**Work item:** Look below for the line with "moved | Kamera/blau", then repeat it and all lines after it, exactly, minus any pictures.

"""

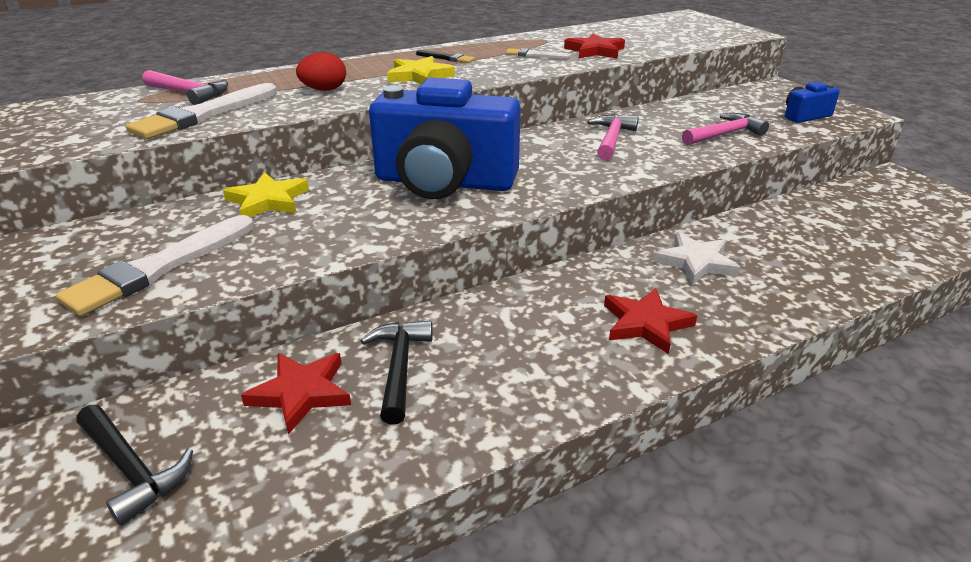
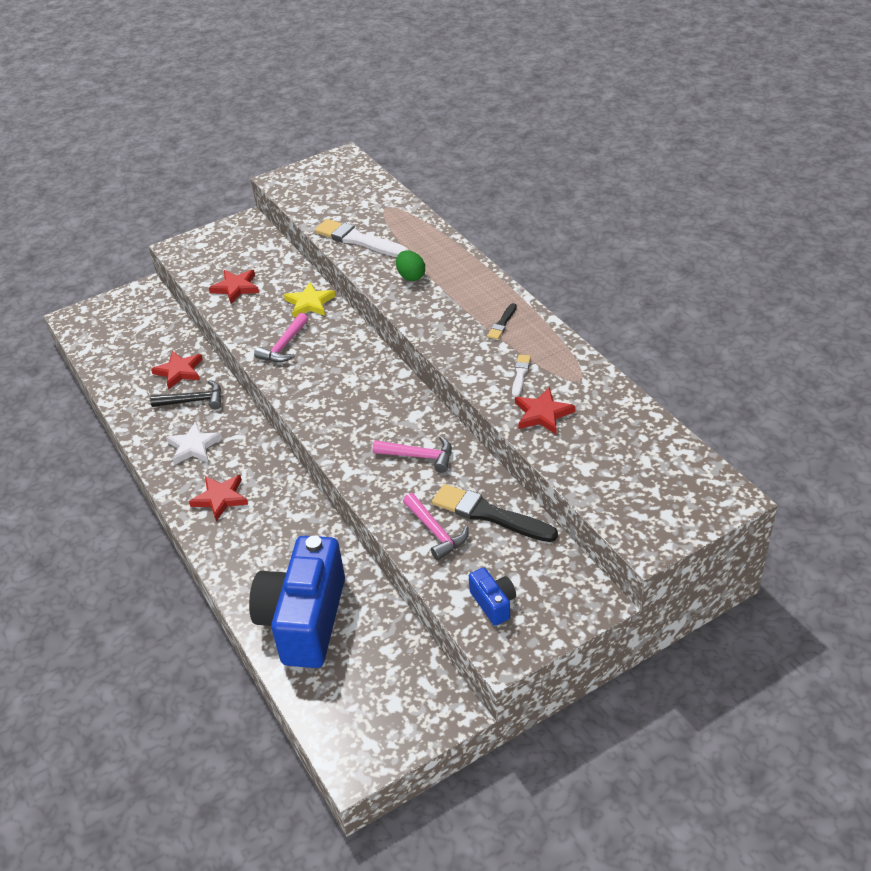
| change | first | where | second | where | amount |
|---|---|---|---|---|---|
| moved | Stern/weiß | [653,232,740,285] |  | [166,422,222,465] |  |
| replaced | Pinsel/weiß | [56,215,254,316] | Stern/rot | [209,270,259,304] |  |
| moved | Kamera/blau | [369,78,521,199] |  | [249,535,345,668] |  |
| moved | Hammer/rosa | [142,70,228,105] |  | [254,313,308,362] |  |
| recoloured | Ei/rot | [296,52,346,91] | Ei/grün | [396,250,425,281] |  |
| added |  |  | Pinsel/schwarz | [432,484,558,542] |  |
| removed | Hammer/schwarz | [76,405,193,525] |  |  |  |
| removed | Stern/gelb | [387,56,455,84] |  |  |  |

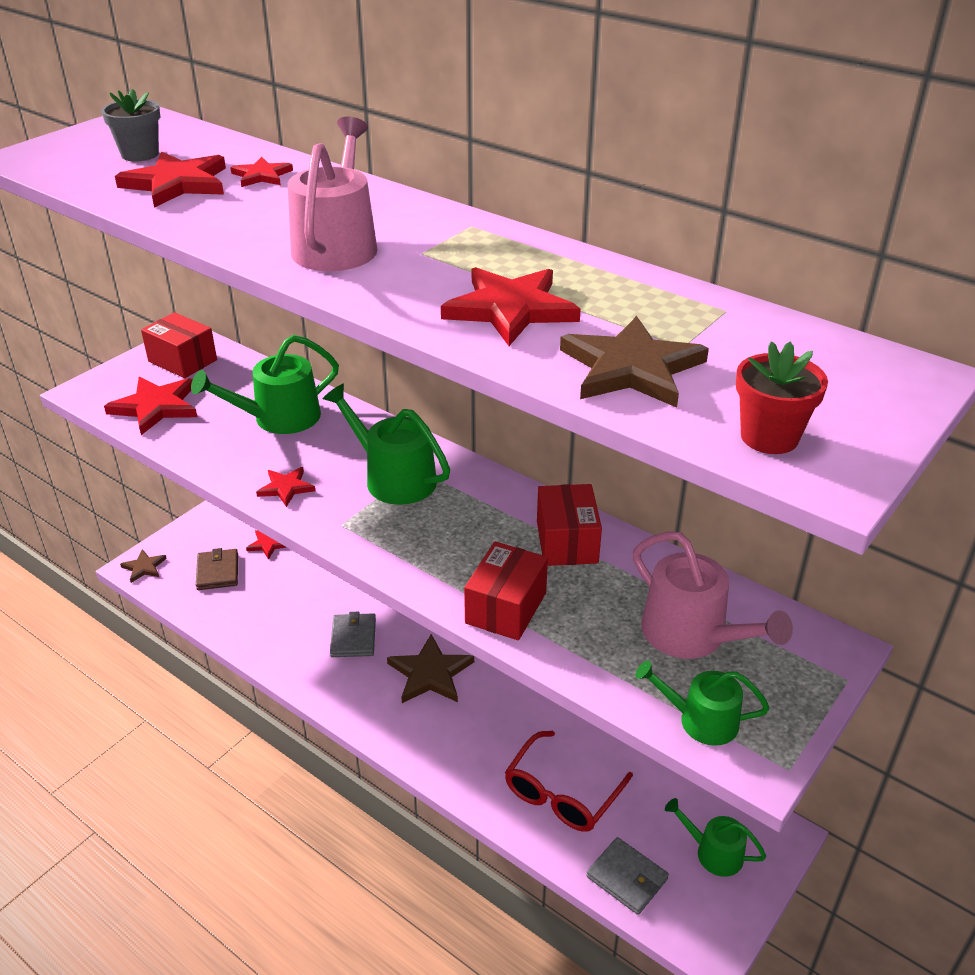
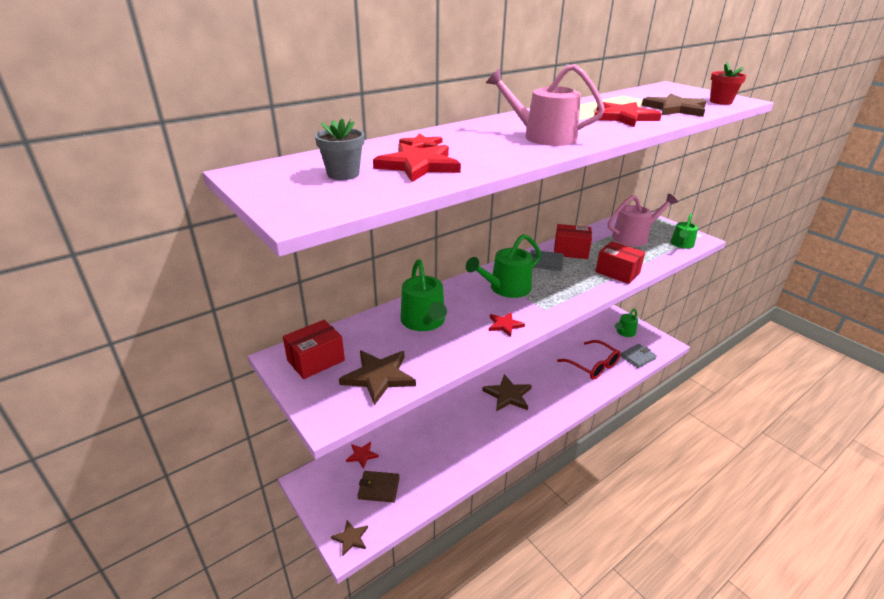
| change | first | where | second | where | amount |
|---|---|---|---|---|---|
| recoloured | Stern/rot | [104,377,197,435] | Stern/braun | [339,350,416,405] |  |
| moved | Geldbörse/grau | [330,612,376,657] |  | [530,250,564,271] |  |

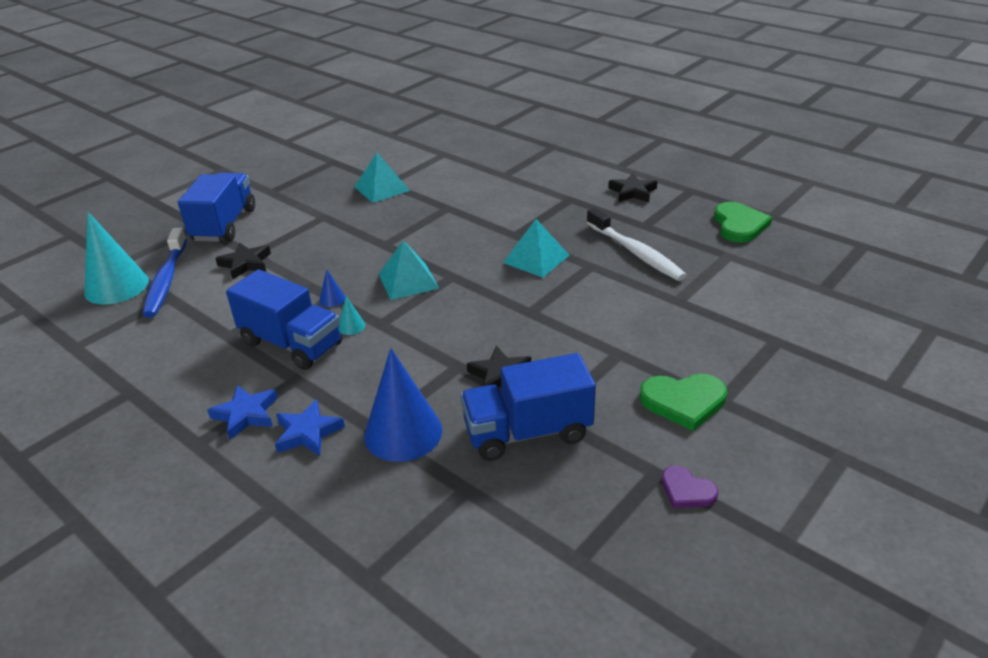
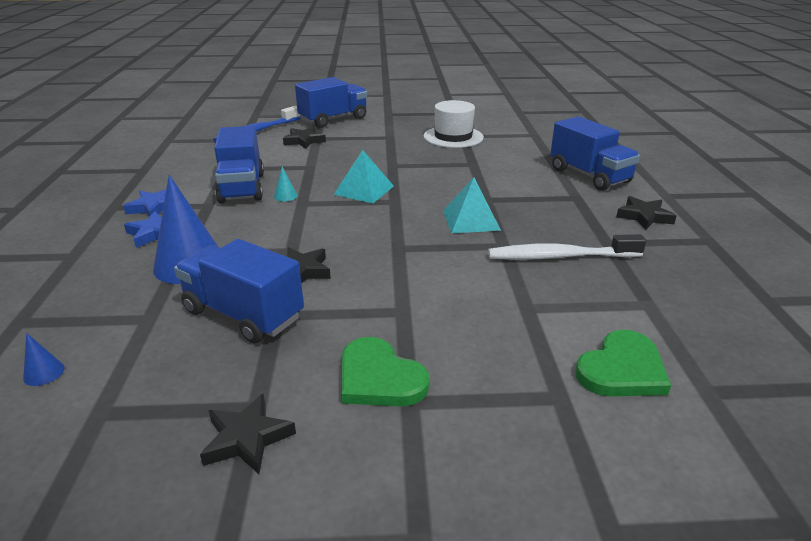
| change | first | where | second | where | amount |
|---|---|---|---|---|---|
| moved | Kegel/blau | [319,269,345,307] |  | [23,333,64,386] |  |
| replaced | Herz/lila | [662,466,718,508] | Stern/schwarz | [200,393,296,474] |  |
| replaced | Pyramide/türkis | [354,152,410,203] | Hut/weiß | [423,100,484,148] |  |
| turned | Zahnbürste/weiß | [587,208,687,281] |  | [488,234,646,260] | 75 degrees clockwise |
| added |  |  | Lastwagen/blau | [550,116,640,191] |  |
| moved | Herz/grün | [714,202,772,243] |  | [575,330,671,396] |  |
| removed | Kegel/türkis | [84,212,149,305] |  |  |  |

"""

**Answer for the task:**
| moved | Kamera/blau | [369,78,521,199] |  | [249,535,345,668] |  |
| moved | Hammer/rosa | [142,70,228,105] |  | [254,313,308,362] |  |
| recoloured | Ei/rot | [296,52,346,91] | Ei/grün | [396,250,425,281] |  |
| added |  |  | Pinsel/schwarz | [432,484,558,542] |  |
| removed | Hammer/schwarz | [76,405,193,525] |  |  |  |
| removed | Stern/gelb | [387,56,455,84] |  |  |  |

| change | first | where | second | where | amount |
|---|---|---|---|---|---|
| recoloured | Stern/rot | [104,377,197,435] | Stern/braun | [339,350,416,405] |  |
| moved | Geldbörse/grau | [330,612,376,657] |  | [530,250,564,271] |  |

| change | first | where | second | where | amount |
|---|---|---|---|---|---|
| moved | Kegel/blau | [319,269,345,307] |  | [23,333,64,386] |  |
| replaced | Herz/lila | [662,466,718,508] | Stern/schwarz | [200,393,296,474] |  |
| replaced | Pyramide/türkis | [354,152,410,203] | Hut/weiß | [423,100,484,148] |  |
| turned | Zahnbürste/weiß | [587,208,687,281] |  | [488,234,646,260] | 75 degrees clockwise |
| added |  |  | Lastwagen/blau | [550,116,640,191] |  |
| moved | Herz/grün | [714,202,772,243] |  | [575,330,671,396] |  |
| removed | Kegel/türkis | [84,212,149,305] |  |  |  |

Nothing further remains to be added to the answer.